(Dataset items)

Segment Open

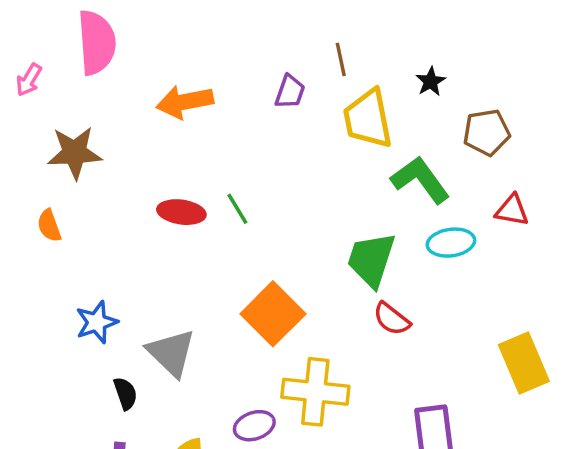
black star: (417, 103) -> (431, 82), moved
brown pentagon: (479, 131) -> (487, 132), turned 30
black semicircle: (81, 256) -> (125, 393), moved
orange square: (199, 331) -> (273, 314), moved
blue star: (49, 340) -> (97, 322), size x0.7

Segment Closed

## WORK TASK
Each line from the one holding "brown pentagon: (479, 131)" to the end of the entries is to be written out exactly. Skip every line before it.

## TASK RESPONSE
brown pentagon: (479, 131) -> (487, 132), turned 30
black semicircle: (81, 256) -> (125, 393), moved
orange square: (199, 331) -> (273, 314), moved
blue star: (49, 340) -> (97, 322), size x0.7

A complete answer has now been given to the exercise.